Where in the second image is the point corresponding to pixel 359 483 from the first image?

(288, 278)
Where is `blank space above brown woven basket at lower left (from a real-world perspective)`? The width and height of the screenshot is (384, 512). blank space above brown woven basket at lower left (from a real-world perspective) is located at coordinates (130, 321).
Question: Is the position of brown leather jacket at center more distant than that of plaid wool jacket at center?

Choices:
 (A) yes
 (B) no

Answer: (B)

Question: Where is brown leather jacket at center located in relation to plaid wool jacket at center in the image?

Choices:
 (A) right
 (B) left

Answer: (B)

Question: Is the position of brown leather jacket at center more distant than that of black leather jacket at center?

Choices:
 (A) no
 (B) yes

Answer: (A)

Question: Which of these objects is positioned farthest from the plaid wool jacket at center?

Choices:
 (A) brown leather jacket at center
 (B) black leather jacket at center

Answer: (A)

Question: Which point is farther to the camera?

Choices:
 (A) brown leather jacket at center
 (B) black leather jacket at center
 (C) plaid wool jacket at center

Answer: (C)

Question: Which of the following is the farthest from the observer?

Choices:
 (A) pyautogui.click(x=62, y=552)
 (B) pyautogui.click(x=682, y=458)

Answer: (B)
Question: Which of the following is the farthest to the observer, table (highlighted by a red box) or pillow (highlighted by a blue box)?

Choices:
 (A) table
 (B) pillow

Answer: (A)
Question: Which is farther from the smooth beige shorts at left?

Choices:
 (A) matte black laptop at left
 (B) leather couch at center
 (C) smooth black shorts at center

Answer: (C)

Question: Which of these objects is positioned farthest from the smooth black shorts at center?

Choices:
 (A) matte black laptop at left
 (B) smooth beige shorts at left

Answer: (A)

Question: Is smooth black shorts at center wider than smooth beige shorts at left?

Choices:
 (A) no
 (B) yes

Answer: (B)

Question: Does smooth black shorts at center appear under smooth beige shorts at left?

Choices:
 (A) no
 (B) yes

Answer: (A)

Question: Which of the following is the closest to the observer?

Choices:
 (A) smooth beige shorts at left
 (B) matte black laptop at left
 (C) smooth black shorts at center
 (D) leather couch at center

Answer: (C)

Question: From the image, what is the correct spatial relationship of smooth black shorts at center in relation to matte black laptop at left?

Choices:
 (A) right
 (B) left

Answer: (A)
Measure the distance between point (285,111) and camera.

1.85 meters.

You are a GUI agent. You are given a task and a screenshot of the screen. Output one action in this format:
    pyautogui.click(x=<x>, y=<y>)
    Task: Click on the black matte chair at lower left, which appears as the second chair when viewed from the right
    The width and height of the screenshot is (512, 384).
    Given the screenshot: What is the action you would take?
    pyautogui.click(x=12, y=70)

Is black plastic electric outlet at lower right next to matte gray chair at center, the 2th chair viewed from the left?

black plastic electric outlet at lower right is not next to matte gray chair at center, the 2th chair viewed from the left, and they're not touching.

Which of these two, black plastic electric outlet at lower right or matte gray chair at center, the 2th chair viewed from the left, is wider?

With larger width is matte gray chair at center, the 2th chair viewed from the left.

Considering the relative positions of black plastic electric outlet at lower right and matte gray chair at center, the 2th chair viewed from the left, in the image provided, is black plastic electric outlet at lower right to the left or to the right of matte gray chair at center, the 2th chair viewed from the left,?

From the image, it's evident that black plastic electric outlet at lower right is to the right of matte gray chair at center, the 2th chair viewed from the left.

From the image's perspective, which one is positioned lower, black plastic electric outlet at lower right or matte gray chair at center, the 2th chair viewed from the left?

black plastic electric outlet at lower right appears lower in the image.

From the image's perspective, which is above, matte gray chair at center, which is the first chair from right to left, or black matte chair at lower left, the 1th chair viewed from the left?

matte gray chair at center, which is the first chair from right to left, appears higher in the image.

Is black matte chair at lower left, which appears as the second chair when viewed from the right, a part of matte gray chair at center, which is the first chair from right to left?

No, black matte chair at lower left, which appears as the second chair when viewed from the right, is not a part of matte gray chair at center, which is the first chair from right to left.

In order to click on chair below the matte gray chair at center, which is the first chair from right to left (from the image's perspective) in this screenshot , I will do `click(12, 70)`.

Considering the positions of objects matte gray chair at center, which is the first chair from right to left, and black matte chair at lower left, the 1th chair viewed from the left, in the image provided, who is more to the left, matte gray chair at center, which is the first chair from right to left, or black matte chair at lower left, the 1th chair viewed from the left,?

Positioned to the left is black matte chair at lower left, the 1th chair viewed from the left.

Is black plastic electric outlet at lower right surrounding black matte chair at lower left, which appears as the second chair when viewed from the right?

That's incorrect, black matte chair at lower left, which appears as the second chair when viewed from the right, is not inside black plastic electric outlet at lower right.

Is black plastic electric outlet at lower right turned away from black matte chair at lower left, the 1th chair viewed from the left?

------------------------------------

§ Required work:
Reproduce every one of the entries above verbatim, line for line, without changing any wording, spacing, or punctuation.

§ Exercise solution:
Where in the second image is the point corresponding to pixel 359 483 from the first image?

(288, 278)
Where is `blank space above brown woven basket at lower left (from a real-world perspective)`? The width and height of the screenshot is (384, 512). blank space above brown woven basket at lower left (from a real-world perspective) is located at coordinates (130, 321).
Question: Is the position of brown leather jacket at center more distant than that of plaid wool jacket at center?

Choices:
 (A) yes
 (B) no

Answer: (B)

Question: Where is brown leather jacket at center located in relation to plaid wool jacket at center in the image?

Choices:
 (A) right
 (B) left

Answer: (B)

Question: Is the position of brown leather jacket at center more distant than that of black leather jacket at center?

Choices:
 (A) no
 (B) yes

Answer: (A)

Question: Which of these objects is positioned farthest from the plaid wool jacket at center?

Choices:
 (A) brown leather jacket at center
 (B) black leather jacket at center

Answer: (A)

Question: Which point is farther to the camera?

Choices:
 (A) brown leather jacket at center
 (B) black leather jacket at center
 (C) plaid wool jacket at center

Answer: (C)

Question: Which of the following is the farthest from the observer?

Choices:
 (A) pyautogui.click(x=62, y=552)
 (B) pyautogui.click(x=682, y=458)

Answer: (B)
Question: Which of the following is the farthest to the observer, table (highlighted by a red box) or pillow (highlighted by a blue box)?

Choices:
 (A) table
 (B) pillow

Answer: (A)
Question: Which is farther from the smooth beige shorts at left?

Choices:
 (A) matte black laptop at left
 (B) leather couch at center
 (C) smooth black shorts at center

Answer: (C)

Question: Which of these objects is positioned farthest from the smooth black shorts at center?

Choices:
 (A) matte black laptop at left
 (B) smooth beige shorts at left

Answer: (A)

Question: Is smooth black shorts at center wider than smooth beige shorts at left?

Choices:
 (A) no
 (B) yes

Answer: (B)

Question: Does smooth black shorts at center appear under smooth beige shorts at left?

Choices:
 (A) no
 (B) yes

Answer: (A)

Question: Which of the following is the closest to the observer?

Choices:
 (A) smooth beige shorts at left
 (B) matte black laptop at left
 (C) smooth black shorts at center
 (D) leather couch at center

Answer: (C)

Question: From the image, what is the correct spatial relationship of smooth black shorts at center in relation to matte black laptop at left?

Choices:
 (A) right
 (B) left

Answer: (A)
Measure the distance between point (285,111) and camera.

1.85 meters.

You are a GUI agent. You are given a task and a screenshot of the screen. Output one action in this format:
    pyautogui.click(x=<x>, y=<y>)
    Task: Click on the black matte chair at lower left, which appears as the second chair when viewed from the right
    The width and height of the screenshot is (512, 384).
    Given the screenshot: What is the action you would take?
    pyautogui.click(x=12, y=70)

Is black plastic electric outlet at lower right next to matte gray chair at center, the 2th chair viewed from the left?

black plastic electric outlet at lower right is not next to matte gray chair at center, the 2th chair viewed from the left, and they're not touching.

Which of these two, black plastic electric outlet at lower right or matte gray chair at center, the 2th chair viewed from the left, is wider?

With larger width is matte gray chair at center, the 2th chair viewed from the left.

Considering the relative positions of black plastic electric outlet at lower right and matte gray chair at center, the 2th chair viewed from the left, in the image provided, is black plastic electric outlet at lower right to the left or to the right of matte gray chair at center, the 2th chair viewed from the left,?

From the image, it's evident that black plastic electric outlet at lower right is to the right of matte gray chair at center, the 2th chair viewed from the left.

From the image's perspective, which one is positioned lower, black plastic electric outlet at lower right or matte gray chair at center, the 2th chair viewed from the left?

black plastic electric outlet at lower right appears lower in the image.

From the image's perspective, which is above, matte gray chair at center, which is the first chair from right to left, or black matte chair at lower left, the 1th chair viewed from the left?

matte gray chair at center, which is the first chair from right to left, appears higher in the image.

Is black matte chair at lower left, which appears as the second chair when viewed from the right, a part of matte gray chair at center, which is the first chair from right to left?

No, black matte chair at lower left, which appears as the second chair when viewed from the right, is not a part of matte gray chair at center, which is the first chair from right to left.

In order to click on chair below the matte gray chair at center, which is the first chair from right to left (from the image's perspective) in this screenshot , I will do `click(12, 70)`.

Considering the positions of objects matte gray chair at center, which is the first chair from right to left, and black matte chair at lower left, the 1th chair viewed from the left, in the image provided, who is more to the left, matte gray chair at center, which is the first chair from right to left, or black matte chair at lower left, the 1th chair viewed from the left,?

Positioned to the left is black matte chair at lower left, the 1th chair viewed from the left.

Is black plastic electric outlet at lower right surrounding black matte chair at lower left, which appears as the second chair when viewed from the right?

That's incorrect, black matte chair at lower left, which appears as the second chair when viewed from the right, is not inside black plastic electric outlet at lower right.

Is black plastic electric outlet at lower right turned away from black matte chair at lower left, the 1th chair viewed from the left?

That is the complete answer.